→ ABOUT THIS TASK
From the listing below, please restate exactly the lines beginning at the one with "gray hexagon: (36, 97) -> (33, 70), moved" and ending at the one with "purple triangle: (354, 93)", both included, and skip the pictures.

▶

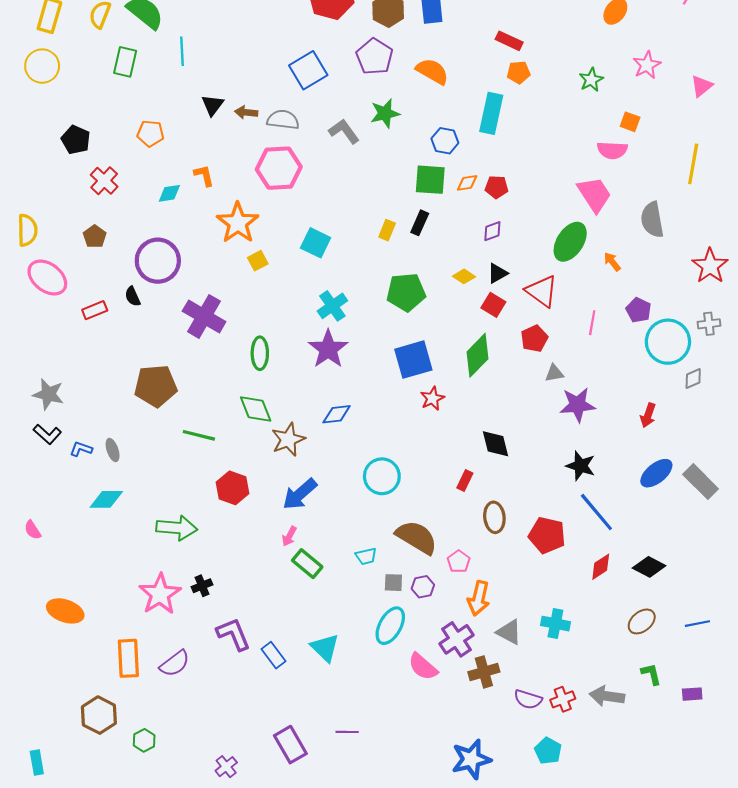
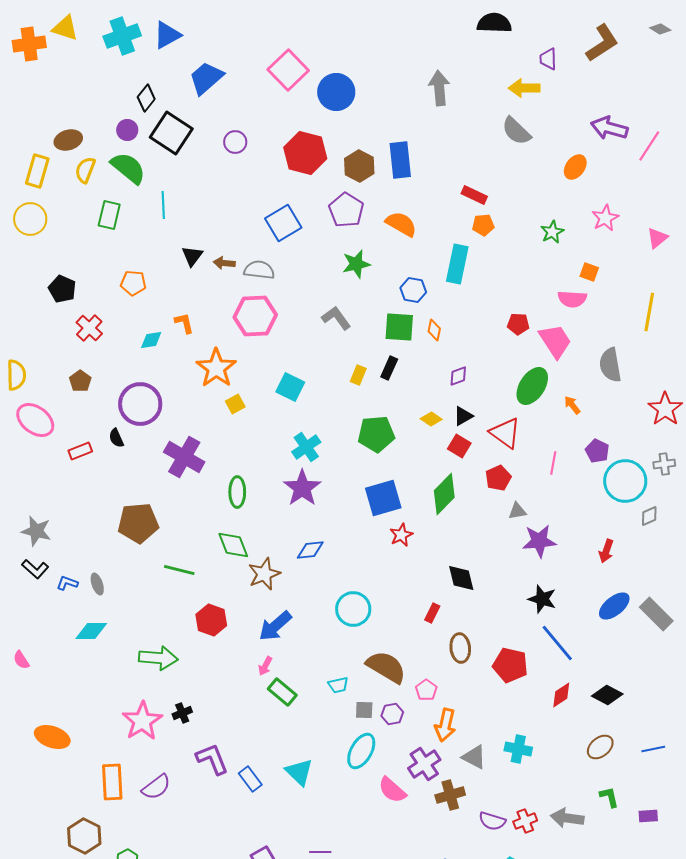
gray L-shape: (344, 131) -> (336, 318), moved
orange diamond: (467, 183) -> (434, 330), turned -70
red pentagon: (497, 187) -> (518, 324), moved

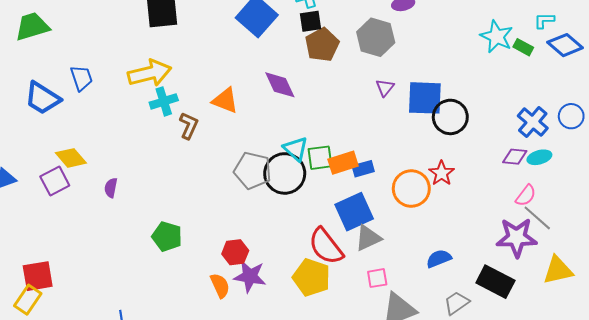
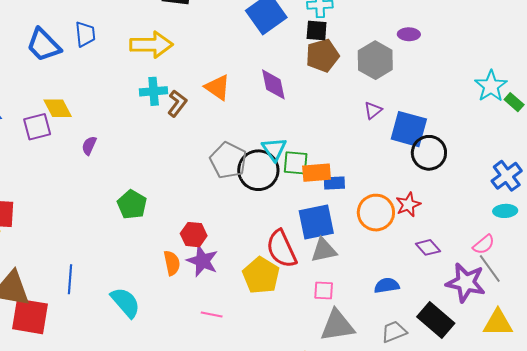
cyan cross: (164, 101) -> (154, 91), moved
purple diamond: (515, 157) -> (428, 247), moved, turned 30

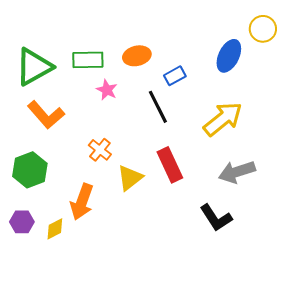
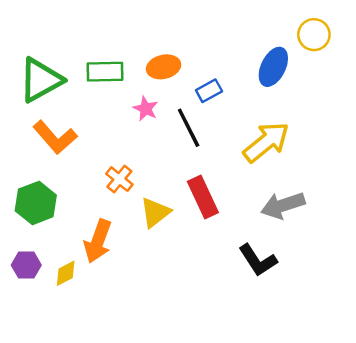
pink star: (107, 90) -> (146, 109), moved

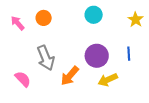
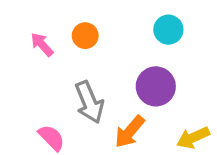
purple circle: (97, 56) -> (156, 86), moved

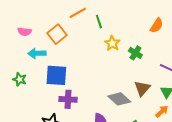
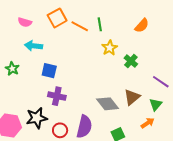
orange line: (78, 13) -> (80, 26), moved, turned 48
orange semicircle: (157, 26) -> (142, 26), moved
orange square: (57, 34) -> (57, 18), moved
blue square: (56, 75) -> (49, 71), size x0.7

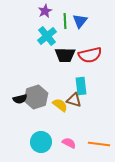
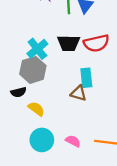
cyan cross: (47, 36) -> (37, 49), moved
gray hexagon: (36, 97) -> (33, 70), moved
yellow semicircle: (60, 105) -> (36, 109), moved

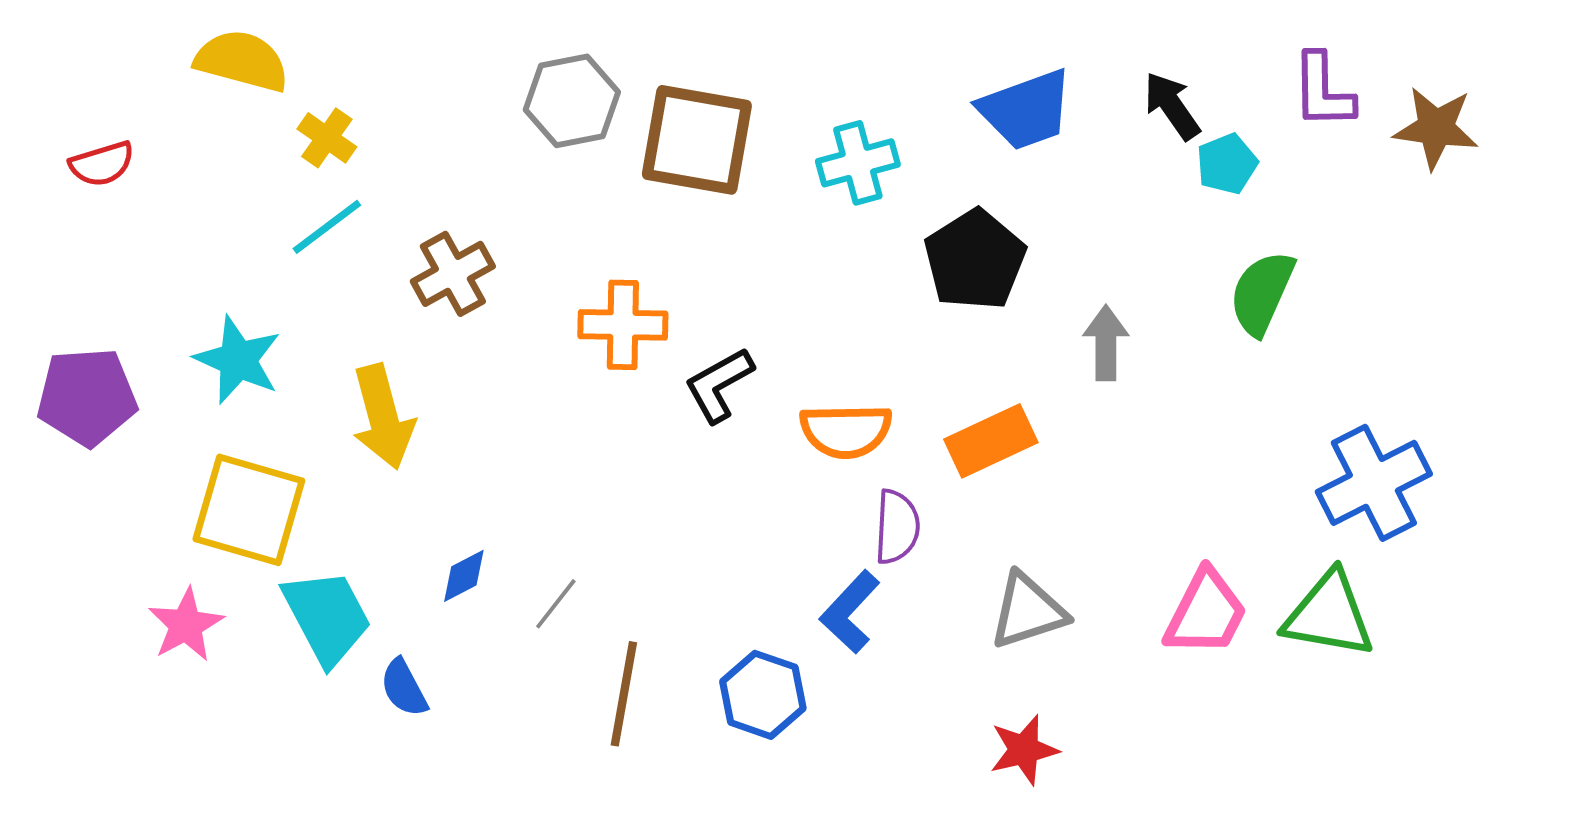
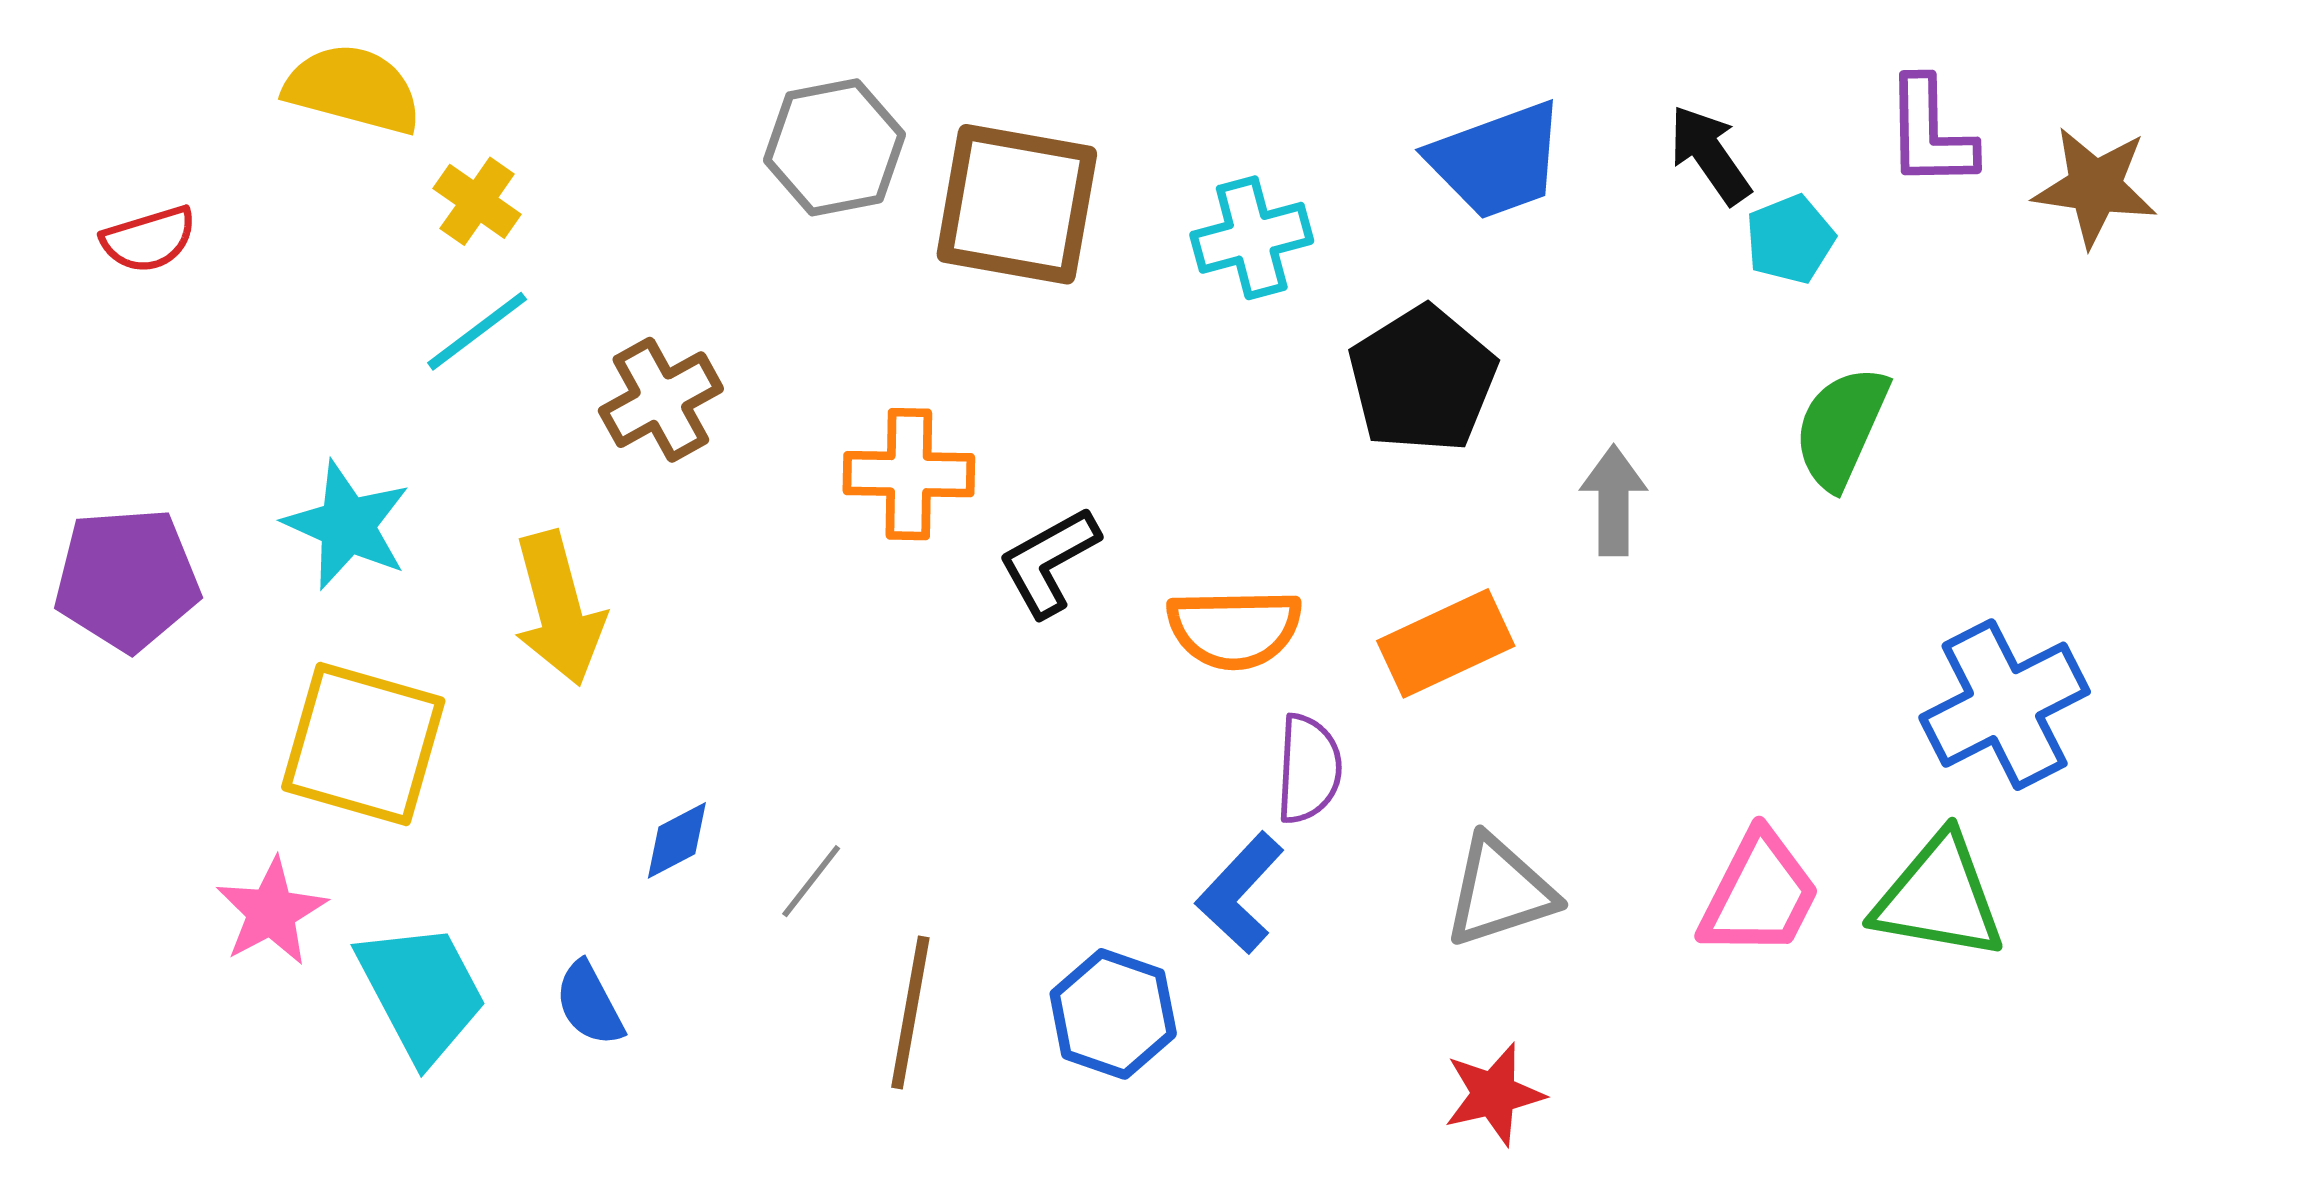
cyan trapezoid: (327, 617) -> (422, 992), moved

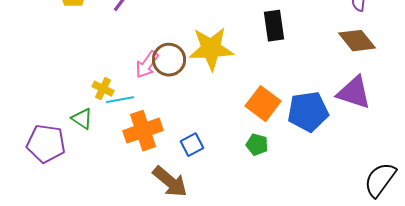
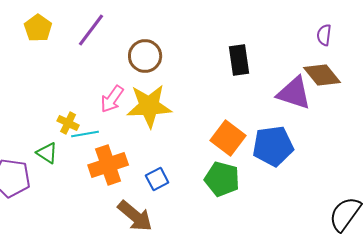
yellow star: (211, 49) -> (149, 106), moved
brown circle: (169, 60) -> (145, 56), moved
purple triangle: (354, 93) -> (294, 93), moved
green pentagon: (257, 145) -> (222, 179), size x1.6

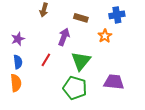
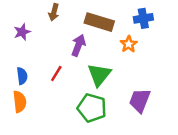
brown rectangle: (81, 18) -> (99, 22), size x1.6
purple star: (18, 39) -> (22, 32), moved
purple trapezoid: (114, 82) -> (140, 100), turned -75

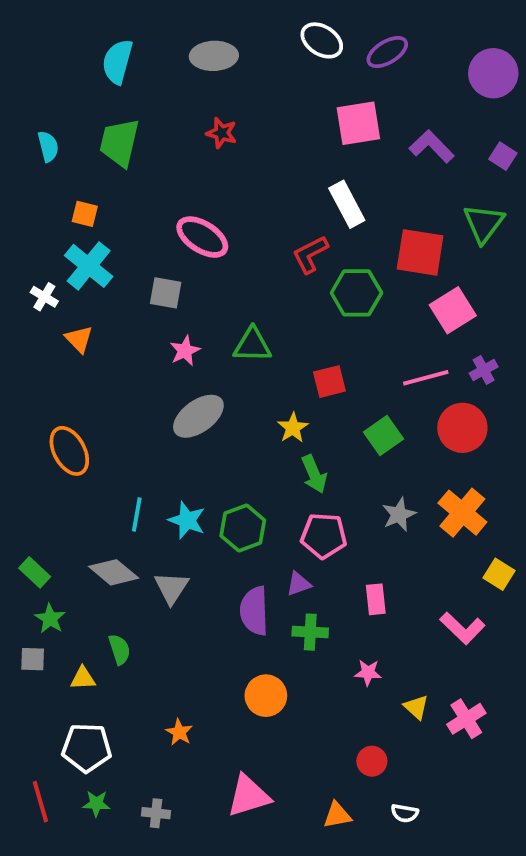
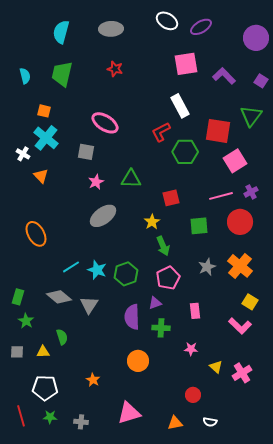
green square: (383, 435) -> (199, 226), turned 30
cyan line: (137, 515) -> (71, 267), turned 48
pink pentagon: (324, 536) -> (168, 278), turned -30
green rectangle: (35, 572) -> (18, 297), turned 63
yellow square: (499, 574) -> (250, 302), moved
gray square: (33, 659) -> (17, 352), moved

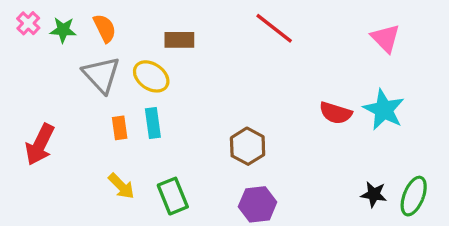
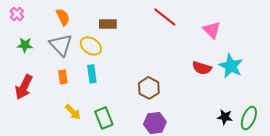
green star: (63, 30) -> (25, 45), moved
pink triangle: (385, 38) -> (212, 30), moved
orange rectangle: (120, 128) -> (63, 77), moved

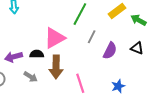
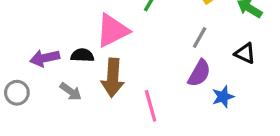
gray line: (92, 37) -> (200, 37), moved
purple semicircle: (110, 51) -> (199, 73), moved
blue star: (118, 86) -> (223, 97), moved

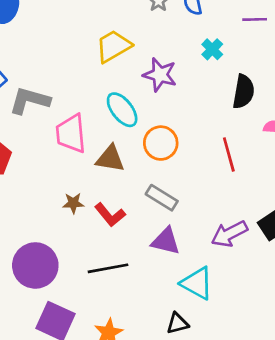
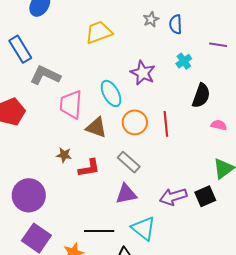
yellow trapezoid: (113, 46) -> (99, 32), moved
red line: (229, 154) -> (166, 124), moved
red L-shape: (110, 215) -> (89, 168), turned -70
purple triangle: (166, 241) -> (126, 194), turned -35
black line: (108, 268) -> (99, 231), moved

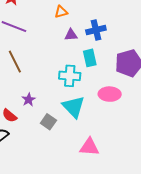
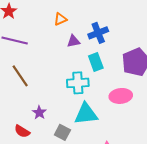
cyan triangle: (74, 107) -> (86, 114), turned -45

◀

→ ANSWER SECTION
gray hexagon: (36, 97) -> (33, 70), moved
yellow semicircle: (60, 105) -> (36, 109), moved

cyan trapezoid: (327, 617) -> (422, 992), moved

yellow star: (211, 49) -> (149, 106), moved
brown circle: (169, 60) -> (145, 56), moved
purple triangle: (354, 93) -> (294, 93), moved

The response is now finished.